**WHAT TO PRODUCE**: Reproduce exactly the opening lines of the listing, stopping after the line that contains "purple pentagon: (59, 125)" and including it.

**TASK MATERIAL**:
[Start of Attachment]

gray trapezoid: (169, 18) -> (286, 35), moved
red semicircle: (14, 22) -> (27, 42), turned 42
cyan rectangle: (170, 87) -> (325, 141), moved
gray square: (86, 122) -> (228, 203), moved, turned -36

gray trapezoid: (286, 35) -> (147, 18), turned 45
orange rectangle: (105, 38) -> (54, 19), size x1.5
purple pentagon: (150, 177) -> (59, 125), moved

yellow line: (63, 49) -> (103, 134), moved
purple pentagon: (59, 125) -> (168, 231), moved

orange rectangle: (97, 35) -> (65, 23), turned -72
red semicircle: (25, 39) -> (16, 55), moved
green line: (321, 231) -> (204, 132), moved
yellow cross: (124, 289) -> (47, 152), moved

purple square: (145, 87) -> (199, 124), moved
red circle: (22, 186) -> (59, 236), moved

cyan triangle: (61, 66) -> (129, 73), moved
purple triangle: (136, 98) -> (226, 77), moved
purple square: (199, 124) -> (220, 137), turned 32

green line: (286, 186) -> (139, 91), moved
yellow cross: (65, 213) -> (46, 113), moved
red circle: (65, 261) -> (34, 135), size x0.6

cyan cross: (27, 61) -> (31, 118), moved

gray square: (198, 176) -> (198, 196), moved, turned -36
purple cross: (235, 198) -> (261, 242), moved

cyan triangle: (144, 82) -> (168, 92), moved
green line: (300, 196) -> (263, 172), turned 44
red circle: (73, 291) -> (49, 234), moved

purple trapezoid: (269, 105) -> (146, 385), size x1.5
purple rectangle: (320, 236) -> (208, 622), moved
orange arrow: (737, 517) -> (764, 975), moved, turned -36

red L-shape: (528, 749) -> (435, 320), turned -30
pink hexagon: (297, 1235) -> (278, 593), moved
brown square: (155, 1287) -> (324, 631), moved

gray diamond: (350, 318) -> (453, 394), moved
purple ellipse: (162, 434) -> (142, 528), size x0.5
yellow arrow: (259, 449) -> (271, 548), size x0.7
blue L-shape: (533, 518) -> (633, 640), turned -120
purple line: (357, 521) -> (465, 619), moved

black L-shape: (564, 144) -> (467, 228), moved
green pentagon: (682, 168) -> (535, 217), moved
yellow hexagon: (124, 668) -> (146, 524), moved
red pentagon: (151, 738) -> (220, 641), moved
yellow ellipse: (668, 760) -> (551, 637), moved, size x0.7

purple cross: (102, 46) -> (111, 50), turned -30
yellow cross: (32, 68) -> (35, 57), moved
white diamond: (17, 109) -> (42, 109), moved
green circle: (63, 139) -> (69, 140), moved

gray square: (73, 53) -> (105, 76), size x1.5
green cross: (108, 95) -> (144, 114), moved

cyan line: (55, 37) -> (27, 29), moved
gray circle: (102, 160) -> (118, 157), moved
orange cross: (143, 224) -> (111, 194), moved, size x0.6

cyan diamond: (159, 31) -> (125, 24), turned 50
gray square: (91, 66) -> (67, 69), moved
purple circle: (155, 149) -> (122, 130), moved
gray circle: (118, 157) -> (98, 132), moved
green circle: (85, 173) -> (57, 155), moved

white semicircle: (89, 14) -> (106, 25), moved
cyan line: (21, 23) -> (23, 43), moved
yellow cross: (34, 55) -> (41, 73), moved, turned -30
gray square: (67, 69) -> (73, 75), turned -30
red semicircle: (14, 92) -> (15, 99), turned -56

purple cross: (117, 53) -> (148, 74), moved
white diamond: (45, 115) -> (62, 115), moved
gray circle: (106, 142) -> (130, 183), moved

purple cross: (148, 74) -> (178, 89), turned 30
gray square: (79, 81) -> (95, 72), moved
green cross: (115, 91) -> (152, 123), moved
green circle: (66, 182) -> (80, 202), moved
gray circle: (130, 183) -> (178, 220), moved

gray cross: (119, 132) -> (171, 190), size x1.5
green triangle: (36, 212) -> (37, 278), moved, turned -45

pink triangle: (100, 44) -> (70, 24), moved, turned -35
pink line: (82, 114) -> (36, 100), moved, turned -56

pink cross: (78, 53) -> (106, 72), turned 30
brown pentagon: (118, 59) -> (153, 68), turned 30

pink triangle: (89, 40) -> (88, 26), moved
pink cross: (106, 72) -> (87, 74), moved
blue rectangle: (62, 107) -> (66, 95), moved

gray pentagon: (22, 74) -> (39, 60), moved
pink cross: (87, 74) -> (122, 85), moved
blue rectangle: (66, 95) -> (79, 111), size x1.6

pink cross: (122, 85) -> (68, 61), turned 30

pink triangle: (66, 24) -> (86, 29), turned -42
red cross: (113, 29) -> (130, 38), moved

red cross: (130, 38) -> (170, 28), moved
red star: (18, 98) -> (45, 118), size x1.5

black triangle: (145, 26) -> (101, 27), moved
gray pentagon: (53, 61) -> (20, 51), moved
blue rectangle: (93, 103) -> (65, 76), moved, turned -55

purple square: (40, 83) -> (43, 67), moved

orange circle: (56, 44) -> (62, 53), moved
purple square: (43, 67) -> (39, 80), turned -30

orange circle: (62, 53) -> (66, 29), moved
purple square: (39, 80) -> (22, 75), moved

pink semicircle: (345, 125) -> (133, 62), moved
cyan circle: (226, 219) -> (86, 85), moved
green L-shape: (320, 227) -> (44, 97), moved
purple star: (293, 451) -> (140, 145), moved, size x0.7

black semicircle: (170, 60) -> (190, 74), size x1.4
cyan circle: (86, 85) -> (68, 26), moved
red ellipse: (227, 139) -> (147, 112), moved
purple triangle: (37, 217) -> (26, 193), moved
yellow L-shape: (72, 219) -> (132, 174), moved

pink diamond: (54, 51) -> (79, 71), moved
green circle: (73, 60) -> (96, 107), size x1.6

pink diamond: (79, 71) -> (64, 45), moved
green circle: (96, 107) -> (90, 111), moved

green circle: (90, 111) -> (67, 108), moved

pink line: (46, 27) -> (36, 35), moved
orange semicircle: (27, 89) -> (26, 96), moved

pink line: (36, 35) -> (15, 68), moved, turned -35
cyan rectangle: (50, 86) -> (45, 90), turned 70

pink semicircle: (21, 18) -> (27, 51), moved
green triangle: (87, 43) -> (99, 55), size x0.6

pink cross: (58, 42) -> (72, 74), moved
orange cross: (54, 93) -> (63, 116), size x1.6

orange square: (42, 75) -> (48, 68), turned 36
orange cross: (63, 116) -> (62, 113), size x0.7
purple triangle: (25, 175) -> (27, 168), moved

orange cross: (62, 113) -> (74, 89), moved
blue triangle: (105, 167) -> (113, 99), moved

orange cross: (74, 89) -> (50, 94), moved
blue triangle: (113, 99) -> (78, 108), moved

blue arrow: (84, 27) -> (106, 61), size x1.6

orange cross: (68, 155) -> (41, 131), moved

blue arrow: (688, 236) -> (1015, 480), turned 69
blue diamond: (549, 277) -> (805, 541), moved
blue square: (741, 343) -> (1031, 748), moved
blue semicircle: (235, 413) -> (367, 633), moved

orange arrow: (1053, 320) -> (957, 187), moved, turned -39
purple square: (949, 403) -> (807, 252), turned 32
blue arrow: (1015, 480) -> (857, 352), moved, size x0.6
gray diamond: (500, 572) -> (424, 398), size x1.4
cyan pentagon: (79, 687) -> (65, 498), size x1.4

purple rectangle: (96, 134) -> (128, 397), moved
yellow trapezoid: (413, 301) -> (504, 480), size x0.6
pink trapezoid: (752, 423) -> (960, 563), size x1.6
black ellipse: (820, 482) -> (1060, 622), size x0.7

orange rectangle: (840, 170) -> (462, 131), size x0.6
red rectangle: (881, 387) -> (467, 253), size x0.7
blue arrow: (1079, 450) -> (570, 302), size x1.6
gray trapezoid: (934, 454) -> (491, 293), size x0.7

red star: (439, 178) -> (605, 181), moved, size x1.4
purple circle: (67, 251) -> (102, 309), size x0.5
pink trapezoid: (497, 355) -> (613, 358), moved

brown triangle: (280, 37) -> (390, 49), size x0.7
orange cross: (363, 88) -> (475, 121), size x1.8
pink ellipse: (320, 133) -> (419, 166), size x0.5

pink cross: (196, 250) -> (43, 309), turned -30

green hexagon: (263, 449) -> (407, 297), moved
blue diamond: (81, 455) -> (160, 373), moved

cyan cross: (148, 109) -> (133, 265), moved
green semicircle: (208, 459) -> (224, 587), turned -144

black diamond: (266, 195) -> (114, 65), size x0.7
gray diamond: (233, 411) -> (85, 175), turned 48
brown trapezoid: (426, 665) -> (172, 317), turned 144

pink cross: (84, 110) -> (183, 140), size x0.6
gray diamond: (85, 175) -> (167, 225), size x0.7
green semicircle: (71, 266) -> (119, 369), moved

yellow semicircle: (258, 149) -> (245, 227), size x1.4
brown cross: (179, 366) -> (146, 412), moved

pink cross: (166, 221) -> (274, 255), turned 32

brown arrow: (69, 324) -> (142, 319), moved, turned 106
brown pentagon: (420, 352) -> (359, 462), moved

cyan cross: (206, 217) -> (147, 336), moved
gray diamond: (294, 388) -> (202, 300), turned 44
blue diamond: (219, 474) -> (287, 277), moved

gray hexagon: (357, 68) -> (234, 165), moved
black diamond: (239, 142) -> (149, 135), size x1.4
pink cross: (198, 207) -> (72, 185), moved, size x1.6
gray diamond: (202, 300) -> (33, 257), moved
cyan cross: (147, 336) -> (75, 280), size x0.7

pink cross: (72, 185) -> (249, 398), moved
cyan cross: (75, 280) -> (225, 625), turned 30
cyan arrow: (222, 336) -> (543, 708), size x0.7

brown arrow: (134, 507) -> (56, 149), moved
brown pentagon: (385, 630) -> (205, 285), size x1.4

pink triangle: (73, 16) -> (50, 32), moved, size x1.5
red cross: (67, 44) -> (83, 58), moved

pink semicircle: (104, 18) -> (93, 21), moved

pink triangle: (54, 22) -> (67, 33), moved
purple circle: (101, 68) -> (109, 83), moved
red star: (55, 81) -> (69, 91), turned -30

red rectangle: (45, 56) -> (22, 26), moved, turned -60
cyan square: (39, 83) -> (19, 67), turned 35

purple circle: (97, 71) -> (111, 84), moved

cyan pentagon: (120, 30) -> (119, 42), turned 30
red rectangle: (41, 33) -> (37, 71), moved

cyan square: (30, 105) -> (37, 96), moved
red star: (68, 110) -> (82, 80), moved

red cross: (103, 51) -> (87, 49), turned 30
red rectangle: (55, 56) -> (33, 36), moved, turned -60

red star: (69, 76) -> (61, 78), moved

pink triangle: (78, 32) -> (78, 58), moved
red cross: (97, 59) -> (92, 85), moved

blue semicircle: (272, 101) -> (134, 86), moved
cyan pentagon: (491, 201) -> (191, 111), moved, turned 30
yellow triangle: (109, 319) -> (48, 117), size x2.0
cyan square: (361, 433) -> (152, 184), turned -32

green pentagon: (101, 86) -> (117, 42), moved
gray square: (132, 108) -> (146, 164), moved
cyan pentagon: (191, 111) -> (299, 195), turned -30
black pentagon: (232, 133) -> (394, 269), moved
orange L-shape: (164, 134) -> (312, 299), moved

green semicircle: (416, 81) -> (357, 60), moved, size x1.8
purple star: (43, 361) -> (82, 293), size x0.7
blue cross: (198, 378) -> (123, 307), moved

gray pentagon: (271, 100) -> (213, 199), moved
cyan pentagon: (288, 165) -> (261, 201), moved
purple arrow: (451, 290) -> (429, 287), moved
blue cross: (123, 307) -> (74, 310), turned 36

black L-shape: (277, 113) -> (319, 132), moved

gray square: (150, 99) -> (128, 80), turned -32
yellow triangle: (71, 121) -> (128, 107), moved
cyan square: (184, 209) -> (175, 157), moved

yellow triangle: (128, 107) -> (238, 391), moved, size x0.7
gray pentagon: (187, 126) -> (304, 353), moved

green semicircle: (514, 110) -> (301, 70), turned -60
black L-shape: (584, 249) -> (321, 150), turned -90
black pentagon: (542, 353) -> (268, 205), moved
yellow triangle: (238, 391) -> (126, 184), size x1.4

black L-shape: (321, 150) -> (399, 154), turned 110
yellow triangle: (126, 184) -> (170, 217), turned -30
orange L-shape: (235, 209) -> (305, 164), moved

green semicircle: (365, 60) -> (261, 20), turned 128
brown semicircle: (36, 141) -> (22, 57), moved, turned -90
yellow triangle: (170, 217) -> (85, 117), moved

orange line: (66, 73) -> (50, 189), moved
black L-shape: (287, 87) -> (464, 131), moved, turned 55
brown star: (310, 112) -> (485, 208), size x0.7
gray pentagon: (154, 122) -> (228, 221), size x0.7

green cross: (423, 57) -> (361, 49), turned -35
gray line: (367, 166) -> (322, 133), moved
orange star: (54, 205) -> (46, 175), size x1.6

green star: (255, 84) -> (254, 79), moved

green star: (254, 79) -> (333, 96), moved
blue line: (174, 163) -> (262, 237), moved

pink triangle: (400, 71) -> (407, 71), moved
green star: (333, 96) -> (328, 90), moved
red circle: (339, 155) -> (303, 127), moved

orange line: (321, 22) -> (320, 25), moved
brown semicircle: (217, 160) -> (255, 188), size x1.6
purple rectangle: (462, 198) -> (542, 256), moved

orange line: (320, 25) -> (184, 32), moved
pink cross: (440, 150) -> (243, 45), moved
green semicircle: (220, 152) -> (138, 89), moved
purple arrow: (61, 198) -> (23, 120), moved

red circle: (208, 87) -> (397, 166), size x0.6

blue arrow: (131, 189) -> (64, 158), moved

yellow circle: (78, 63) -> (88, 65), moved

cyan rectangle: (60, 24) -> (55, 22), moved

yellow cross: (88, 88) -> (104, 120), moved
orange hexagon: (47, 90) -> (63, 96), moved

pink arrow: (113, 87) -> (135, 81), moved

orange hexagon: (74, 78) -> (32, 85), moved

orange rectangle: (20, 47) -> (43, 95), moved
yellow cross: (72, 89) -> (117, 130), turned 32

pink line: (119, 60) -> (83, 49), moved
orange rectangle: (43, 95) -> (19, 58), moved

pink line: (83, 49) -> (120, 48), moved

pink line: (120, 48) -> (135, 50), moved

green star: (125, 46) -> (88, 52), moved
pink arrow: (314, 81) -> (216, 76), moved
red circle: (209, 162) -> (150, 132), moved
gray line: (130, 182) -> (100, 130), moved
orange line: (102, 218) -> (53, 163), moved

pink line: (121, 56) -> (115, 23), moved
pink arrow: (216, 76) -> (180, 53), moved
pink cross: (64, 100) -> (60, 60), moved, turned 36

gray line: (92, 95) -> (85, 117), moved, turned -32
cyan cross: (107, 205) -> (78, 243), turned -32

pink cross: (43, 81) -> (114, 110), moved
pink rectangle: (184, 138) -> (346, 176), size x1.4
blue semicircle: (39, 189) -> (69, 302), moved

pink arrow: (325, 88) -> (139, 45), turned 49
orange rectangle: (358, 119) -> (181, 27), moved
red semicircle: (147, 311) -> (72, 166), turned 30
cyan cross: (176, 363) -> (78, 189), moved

[End of Attachment]

**RESULT**:
gray trapezoid: (169, 18) -> (286, 35), moved
red semicircle: (14, 22) -> (27, 42), turned 42
cyan rectangle: (170, 87) -> (325, 141), moved
gray square: (86, 122) -> (228, 203), moved, turned -36

gray trapezoid: (286, 35) -> (147, 18), turned 45
orange rectangle: (105, 38) -> (54, 19), size x1.5
purple pentagon: (150, 177) -> (59, 125), moved

yellow line: (63, 49) -> (103, 134), moved
purple pentagon: (59, 125) -> (168, 231), moved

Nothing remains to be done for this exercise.